Task to complete -
Print out the entries exactly, and include each one.

- - -

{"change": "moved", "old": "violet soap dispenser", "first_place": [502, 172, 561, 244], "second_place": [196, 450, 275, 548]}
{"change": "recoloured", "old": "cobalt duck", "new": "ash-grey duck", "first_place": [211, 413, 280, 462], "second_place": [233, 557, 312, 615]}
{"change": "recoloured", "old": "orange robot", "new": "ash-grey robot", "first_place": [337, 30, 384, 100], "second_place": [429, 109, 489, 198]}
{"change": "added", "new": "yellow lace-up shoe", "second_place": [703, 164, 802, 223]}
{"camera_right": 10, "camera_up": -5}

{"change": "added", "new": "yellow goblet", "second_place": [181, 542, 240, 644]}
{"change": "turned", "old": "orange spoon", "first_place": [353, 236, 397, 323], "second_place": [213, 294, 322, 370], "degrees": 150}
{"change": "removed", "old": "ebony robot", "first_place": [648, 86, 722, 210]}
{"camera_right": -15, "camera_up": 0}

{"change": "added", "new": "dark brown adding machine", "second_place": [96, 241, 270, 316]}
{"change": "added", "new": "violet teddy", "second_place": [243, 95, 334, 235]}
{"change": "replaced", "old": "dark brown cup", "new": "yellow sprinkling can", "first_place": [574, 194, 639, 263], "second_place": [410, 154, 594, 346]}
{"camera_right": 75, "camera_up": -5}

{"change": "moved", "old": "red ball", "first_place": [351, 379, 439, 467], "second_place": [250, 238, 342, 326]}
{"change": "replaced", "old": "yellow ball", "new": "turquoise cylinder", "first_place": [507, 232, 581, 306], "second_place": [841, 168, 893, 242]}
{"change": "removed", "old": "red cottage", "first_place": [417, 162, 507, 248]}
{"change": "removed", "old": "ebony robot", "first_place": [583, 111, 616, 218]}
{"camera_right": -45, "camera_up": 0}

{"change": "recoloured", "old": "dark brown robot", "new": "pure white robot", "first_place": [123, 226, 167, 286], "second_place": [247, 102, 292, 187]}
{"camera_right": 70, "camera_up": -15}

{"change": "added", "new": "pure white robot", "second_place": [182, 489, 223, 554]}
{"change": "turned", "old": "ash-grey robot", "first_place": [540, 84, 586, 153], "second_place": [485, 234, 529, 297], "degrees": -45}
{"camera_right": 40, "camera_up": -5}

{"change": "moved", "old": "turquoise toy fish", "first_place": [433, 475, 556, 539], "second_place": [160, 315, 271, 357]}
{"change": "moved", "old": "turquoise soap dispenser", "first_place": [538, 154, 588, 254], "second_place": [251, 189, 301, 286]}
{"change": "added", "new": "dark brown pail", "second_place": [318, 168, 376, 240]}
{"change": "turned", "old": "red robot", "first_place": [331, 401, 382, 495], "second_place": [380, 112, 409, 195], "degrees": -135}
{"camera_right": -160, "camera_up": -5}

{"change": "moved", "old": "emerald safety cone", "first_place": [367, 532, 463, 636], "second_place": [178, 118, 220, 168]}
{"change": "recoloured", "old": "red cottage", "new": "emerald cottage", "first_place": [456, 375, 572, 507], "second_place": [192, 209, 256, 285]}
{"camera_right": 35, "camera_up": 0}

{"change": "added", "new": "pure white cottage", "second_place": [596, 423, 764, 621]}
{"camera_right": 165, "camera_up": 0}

- - -

Finished task -
{"change": "moved", "old": "violet soap dispenser", "first_place": [502, 172, 561, 244], "second_place": [196, 450, 275, 548]}
{"change": "recoloured", "old": "cobalt duck", "new": "ash-grey duck", "first_place": [211, 413, 280, 462], "second_place": [233, 557, 312, 615]}
{"change": "recoloured", "old": "orange robot", "new": "ash-grey robot", "first_place": [337, 30, 384, 100], "second_place": [429, 109, 489, 198]}
{"change": "added", "new": "yellow lace-up shoe", "second_place": [703, 164, 802, 223]}
{"camera_right": 10, "camera_up": -5}

{"change": "added", "new": "yellow goblet", "second_place": [181, 542, 240, 644]}
{"change": "turned", "old": "orange spoon", "first_place": [353, 236, 397, 323], "second_place": [213, 294, 322, 370], "degrees": 150}
{"change": "removed", "old": "ebony robot", "first_place": [648, 86, 722, 210]}
{"camera_right": -15, "camera_up": 0}

{"change": "added", "new": "dark brown adding machine", "second_place": [96, 241, 270, 316]}
{"change": "added", "new": "violet teddy", "second_place": [243, 95, 334, 235]}
{"change": "replaced", "old": "dark brown cup", "new": "yellow sprinkling can", "first_place": [574, 194, 639, 263], "second_place": [410, 154, 594, 346]}
{"camera_right": 75, "camera_up": -5}

{"change": "moved", "old": "red ball", "first_place": [351, 379, 439, 467], "second_place": [250, 238, 342, 326]}
{"change": "replaced", "old": "yellow ball", "new": "turquoise cylinder", "first_place": [507, 232, 581, 306], "second_place": [841, 168, 893, 242]}
{"change": "removed", "old": "red cottage", "first_place": [417, 162, 507, 248]}
{"change": "removed", "old": "ebony robot", "first_place": [583, 111, 616, 218]}
{"camera_right": -45, "camera_up": 0}

{"change": "recoloured", "old": "dark brown robot", "new": "pure white robot", "first_place": [123, 226, 167, 286], "second_place": [247, 102, 292, 187]}
{"camera_right": 70, "camera_up": -15}

{"change": "added", "new": "pure white robot", "second_place": [182, 489, 223, 554]}
{"change": "turned", "old": "ash-grey robot", "first_place": [540, 84, 586, 153], "second_place": [485, 234, 529, 297], "degrees": -45}
{"camera_right": 40, "camera_up": -5}

{"change": "moved", "old": "turquoise toy fish", "first_place": [433, 475, 556, 539], "second_place": [160, 315, 271, 357]}
{"change": "moved", "old": "turquoise soap dispenser", "first_place": [538, 154, 588, 254], "second_place": [251, 189, 301, 286]}
{"change": "added", "new": "dark brown pail", "second_place": [318, 168, 376, 240]}
{"change": "turned", "old": "red robot", "first_place": [331, 401, 382, 495], "second_place": [380, 112, 409, 195], "degrees": -135}
{"camera_right": -160, "camera_up": -5}

{"change": "moved", "old": "emerald safety cone", "first_place": [367, 532, 463, 636], "second_place": [178, 118, 220, 168]}
{"change": "recoloured", "old": "red cottage", "new": "emerald cottage", "first_place": [456, 375, 572, 507], "second_place": [192, 209, 256, 285]}
{"camera_right": 35, "camera_up": 0}

{"change": "added", "new": "pure white cottage", "second_place": [596, 423, 764, 621]}
{"camera_right": 165, "camera_up": 0}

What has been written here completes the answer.